*** Opening of THE INPUT ***

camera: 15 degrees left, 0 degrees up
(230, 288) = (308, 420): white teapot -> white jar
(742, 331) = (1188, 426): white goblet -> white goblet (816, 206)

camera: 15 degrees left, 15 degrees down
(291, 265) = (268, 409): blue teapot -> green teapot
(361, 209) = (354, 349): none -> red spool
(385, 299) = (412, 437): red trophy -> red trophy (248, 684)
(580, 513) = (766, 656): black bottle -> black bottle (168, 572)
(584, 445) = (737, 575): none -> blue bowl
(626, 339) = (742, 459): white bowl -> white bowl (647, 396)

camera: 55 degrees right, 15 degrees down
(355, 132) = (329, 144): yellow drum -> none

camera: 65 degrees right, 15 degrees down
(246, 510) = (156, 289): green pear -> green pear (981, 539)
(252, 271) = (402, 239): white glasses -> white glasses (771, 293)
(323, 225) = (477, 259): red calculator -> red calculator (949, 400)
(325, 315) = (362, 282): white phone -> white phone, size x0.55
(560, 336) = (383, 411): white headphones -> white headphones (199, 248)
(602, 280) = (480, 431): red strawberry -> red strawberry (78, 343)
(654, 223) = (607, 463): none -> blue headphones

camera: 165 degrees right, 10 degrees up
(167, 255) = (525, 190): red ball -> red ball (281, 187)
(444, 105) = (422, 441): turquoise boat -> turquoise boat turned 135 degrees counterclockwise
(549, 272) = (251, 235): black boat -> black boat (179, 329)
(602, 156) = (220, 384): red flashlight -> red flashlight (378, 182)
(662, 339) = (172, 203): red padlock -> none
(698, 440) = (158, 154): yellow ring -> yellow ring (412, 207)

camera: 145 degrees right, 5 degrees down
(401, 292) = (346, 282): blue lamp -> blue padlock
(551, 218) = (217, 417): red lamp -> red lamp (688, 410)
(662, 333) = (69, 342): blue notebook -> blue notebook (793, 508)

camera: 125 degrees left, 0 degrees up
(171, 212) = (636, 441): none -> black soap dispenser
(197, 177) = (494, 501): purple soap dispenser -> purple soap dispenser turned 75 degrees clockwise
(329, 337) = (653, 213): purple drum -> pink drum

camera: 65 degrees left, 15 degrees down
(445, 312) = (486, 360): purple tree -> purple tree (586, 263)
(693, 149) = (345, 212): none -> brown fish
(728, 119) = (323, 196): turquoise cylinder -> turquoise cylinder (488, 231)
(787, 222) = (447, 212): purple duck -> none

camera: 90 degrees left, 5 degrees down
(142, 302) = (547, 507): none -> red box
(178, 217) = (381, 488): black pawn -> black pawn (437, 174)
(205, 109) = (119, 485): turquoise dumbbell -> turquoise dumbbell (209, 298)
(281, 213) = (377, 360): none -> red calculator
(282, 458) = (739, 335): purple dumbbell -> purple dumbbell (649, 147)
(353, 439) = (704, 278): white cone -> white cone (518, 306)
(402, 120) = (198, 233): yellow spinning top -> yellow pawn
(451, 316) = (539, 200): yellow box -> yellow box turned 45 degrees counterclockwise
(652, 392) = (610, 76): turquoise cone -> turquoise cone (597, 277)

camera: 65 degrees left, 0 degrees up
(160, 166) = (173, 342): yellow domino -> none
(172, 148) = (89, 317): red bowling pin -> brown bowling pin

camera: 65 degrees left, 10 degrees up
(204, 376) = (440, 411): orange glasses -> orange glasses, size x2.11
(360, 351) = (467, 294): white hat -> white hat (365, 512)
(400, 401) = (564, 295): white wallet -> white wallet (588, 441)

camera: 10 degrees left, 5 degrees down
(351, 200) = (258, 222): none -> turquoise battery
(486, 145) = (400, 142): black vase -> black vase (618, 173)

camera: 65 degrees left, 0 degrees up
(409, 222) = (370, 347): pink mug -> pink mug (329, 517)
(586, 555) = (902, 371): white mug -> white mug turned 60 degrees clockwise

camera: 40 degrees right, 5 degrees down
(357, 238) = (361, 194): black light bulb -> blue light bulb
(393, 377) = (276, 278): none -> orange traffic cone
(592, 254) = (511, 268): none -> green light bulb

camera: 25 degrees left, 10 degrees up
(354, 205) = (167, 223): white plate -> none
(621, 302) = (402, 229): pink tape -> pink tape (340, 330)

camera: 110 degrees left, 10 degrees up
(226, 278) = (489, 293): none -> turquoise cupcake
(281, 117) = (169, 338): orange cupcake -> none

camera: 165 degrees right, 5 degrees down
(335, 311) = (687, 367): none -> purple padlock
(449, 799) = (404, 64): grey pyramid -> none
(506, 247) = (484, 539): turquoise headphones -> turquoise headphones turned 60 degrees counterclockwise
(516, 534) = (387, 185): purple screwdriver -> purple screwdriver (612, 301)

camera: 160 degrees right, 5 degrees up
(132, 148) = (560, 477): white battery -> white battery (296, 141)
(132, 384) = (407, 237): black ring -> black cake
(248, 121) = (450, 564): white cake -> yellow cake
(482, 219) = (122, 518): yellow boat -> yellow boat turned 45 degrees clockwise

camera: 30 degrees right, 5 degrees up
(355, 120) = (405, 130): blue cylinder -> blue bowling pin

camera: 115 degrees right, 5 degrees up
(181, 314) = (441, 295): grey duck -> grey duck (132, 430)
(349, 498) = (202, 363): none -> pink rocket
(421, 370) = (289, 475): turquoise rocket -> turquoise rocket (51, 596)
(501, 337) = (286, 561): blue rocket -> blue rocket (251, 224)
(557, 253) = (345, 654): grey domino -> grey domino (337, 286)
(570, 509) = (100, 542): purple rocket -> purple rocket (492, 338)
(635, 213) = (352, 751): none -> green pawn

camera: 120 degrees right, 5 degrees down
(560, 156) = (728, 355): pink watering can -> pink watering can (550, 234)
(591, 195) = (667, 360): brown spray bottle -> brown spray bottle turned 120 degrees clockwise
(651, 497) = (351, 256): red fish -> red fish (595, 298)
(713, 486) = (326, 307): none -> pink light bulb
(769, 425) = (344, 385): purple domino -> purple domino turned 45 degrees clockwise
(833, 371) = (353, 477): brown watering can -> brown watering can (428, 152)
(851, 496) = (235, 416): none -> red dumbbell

*** Close of THE INPUT ***

Take the records above and return, word for word, only the lines that fall from the line with "(282, 458) = (739, 335): purple" to the line with "camera: 110 degrees left, 10 degrees up", both of them included.

REPLY:
(282, 458) = (739, 335): purple dumbbell -> purple dumbbell (649, 147)
(353, 439) = (704, 278): white cone -> white cone (518, 306)
(402, 120) = (198, 233): yellow spinning top -> yellow pawn
(451, 316) = (539, 200): yellow box -> yellow box turned 45 degrees counterclockwise
(652, 392) = (610, 76): turquoise cone -> turquoise cone (597, 277)

camera: 65 degrees left, 0 degrees up
(160, 166) = (173, 342): yellow domino -> none
(172, 148) = (89, 317): red bowling pin -> brown bowling pin

camera: 65 degrees left, 10 degrees up
(204, 376) = (440, 411): orange glasses -> orange glasses, size x2.11
(360, 351) = (467, 294): white hat -> white hat (365, 512)
(400, 401) = (564, 295): white wallet -> white wallet (588, 441)

camera: 10 degrees left, 5 degrees down
(351, 200) = (258, 222): none -> turquoise battery
(486, 145) = (400, 142): black vase -> black vase (618, 173)

camera: 65 degrees left, 0 degrees up
(409, 222) = (370, 347): pink mug -> pink mug (329, 517)
(586, 555) = (902, 371): white mug -> white mug turned 60 degrees clockwise

camera: 40 degrees right, 5 degrees down
(357, 238) = (361, 194): black light bulb -> blue light bulb
(393, 377) = (276, 278): none -> orange traffic cone
(592, 254) = (511, 268): none -> green light bulb

camera: 25 degrees left, 10 degrees up
(354, 205) = (167, 223): white plate -> none
(621, 302) = (402, 229): pink tape -> pink tape (340, 330)

camera: 110 degrees left, 10 degrees up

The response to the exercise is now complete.